Scan the data for "semicircle" and copy the lines it appears in.
-------- PROVIDED MATERIAL
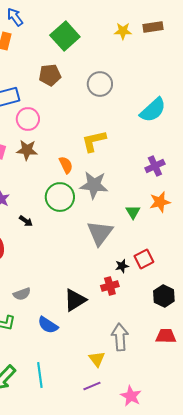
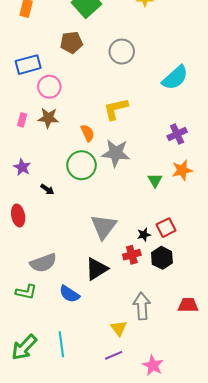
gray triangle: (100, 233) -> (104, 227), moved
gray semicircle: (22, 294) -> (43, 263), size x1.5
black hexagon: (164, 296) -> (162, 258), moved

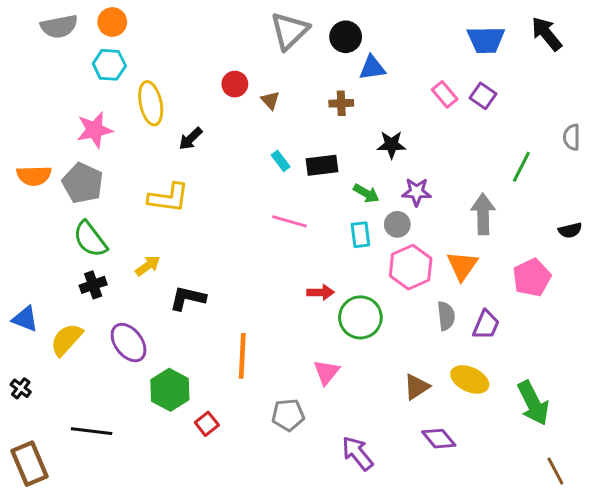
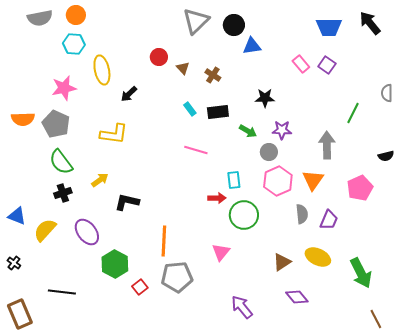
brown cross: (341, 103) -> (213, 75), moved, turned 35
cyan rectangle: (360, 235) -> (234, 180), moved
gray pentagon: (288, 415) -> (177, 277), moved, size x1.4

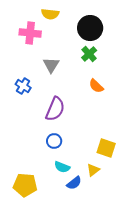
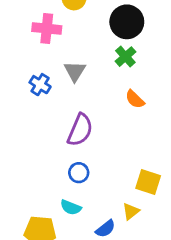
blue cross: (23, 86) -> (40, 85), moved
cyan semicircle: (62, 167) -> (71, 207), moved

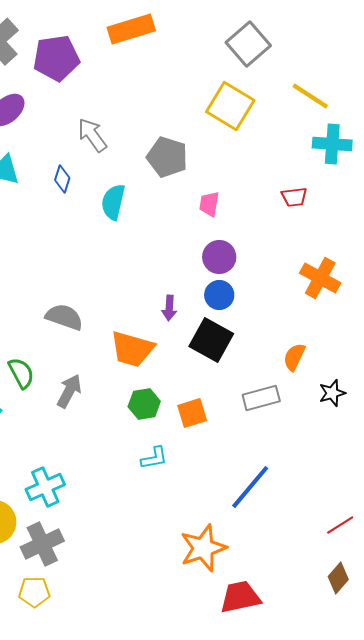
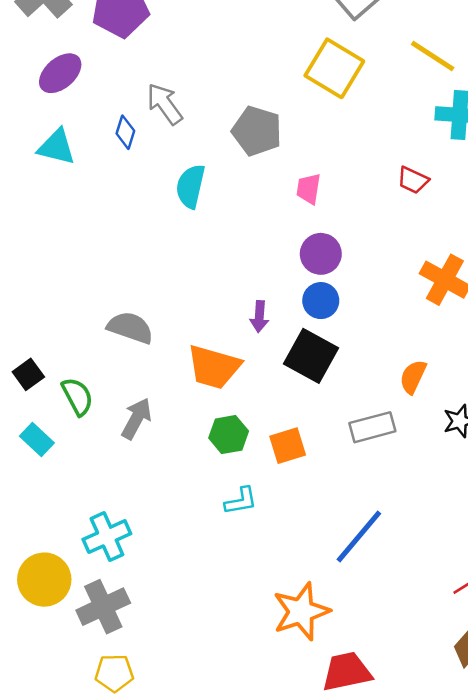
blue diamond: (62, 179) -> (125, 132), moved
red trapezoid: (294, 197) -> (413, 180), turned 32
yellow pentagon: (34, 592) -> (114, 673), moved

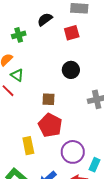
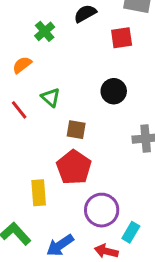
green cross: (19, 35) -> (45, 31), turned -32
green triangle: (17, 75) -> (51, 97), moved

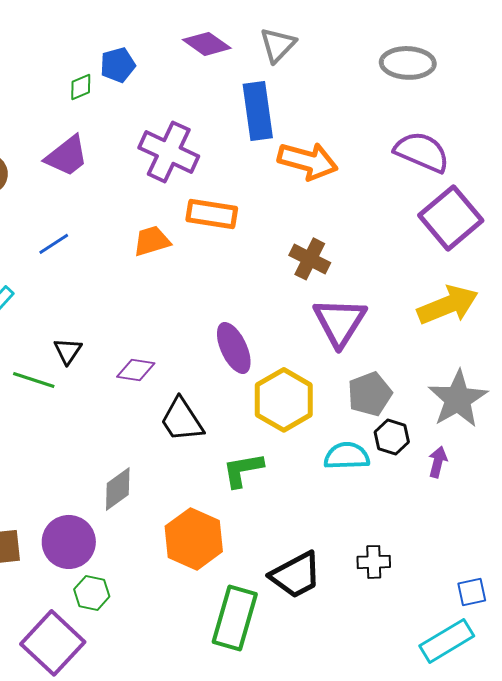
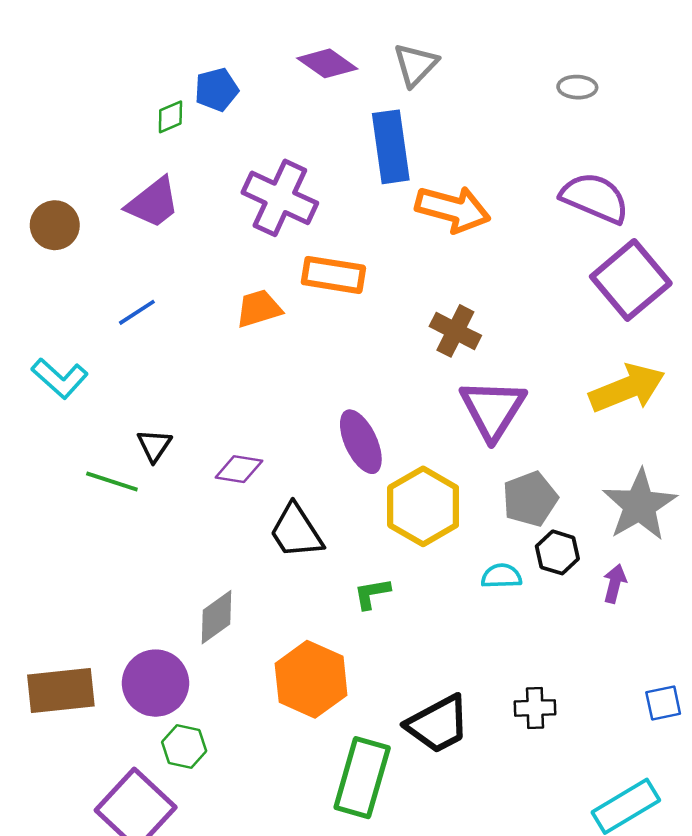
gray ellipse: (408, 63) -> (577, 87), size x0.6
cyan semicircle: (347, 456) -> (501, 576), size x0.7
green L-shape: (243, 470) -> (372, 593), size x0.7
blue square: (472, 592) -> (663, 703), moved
----------------
_YOUR RESPONSE_
gray semicircle: (22, 294) -> (43, 263), size x1.5
cyan semicircle: (62, 167) -> (71, 207), moved
cyan semicircle: (347, 456) -> (501, 576), size x0.7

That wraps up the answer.